To do
When you reach the line in the data below that contains "none -> lime slope C5:E6 level 1 top E", please start repeating lines exactly, and stop after the line that contains "none -> pink brick G8 level 1", repeating nothing else.

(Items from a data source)
═══

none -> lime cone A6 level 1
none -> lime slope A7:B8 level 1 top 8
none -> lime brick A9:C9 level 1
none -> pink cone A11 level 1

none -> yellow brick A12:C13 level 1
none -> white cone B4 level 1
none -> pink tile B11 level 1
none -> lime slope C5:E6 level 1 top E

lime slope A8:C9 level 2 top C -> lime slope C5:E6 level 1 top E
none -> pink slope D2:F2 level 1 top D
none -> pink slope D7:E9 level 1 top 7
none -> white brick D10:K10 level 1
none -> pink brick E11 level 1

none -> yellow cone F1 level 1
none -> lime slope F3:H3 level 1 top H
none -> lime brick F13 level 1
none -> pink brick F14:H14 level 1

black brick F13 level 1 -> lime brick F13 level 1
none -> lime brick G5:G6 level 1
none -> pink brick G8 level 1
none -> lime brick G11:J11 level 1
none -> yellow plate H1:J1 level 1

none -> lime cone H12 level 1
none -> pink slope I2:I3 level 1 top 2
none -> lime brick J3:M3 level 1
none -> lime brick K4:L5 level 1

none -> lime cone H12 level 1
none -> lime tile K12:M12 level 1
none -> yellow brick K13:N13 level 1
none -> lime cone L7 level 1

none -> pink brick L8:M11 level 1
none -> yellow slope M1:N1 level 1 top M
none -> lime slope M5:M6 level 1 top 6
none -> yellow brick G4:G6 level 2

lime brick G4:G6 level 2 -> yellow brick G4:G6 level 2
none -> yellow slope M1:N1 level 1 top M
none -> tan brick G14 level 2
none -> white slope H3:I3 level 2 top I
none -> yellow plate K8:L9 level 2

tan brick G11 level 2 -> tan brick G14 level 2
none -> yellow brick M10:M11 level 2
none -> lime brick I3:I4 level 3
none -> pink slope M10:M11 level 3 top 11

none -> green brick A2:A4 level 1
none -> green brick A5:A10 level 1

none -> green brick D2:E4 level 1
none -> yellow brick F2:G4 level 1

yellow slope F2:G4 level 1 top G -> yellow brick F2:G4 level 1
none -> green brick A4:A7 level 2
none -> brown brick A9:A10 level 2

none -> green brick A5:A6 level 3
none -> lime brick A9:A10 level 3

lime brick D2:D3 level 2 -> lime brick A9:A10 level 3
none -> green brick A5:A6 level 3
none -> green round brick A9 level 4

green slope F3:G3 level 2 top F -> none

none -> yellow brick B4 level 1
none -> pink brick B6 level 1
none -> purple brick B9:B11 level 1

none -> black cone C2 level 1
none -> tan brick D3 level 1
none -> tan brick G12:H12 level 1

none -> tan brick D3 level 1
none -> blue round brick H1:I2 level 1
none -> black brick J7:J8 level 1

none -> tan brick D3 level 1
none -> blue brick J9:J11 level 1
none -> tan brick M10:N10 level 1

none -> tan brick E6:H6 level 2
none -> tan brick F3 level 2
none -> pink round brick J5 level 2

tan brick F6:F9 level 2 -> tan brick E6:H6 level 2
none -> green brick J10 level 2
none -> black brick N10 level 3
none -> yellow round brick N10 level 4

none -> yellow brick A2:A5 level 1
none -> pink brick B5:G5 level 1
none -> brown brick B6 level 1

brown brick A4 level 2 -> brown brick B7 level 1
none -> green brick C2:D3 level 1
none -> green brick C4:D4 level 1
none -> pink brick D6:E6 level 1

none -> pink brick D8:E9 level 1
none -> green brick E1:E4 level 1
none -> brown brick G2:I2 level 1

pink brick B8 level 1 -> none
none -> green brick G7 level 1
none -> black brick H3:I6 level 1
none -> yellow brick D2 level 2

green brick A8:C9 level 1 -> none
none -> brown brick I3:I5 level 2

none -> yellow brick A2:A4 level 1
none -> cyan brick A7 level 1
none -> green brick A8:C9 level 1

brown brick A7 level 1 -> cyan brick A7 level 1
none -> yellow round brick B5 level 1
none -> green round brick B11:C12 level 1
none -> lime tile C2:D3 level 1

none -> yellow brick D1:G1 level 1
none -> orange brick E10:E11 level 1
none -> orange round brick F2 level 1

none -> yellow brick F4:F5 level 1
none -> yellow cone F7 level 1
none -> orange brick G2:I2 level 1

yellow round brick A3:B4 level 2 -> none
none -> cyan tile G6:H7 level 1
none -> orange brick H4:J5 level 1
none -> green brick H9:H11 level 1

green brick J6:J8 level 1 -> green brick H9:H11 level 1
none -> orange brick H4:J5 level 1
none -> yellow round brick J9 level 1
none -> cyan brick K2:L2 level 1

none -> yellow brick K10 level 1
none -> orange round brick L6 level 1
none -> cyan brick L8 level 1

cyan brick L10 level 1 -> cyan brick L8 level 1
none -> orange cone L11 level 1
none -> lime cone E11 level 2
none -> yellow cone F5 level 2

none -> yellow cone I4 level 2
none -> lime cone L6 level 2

═══

Response
none -> lime slope C5:E6 level 1 top E

lime slope A8:C9 level 2 top C -> lime slope C5:E6 level 1 top E
none -> pink slope D2:F2 level 1 top D
none -> pink slope D7:E9 level 1 top 7
none -> white brick D10:K10 level 1
none -> pink brick E11 level 1

none -> yellow cone F1 level 1
none -> lime slope F3:H3 level 1 top H
none -> lime brick F13 level 1
none -> pink brick F14:H14 level 1

black brick F13 level 1 -> lime brick F13 level 1
none -> lime brick G5:G6 level 1
none -> pink brick G8 level 1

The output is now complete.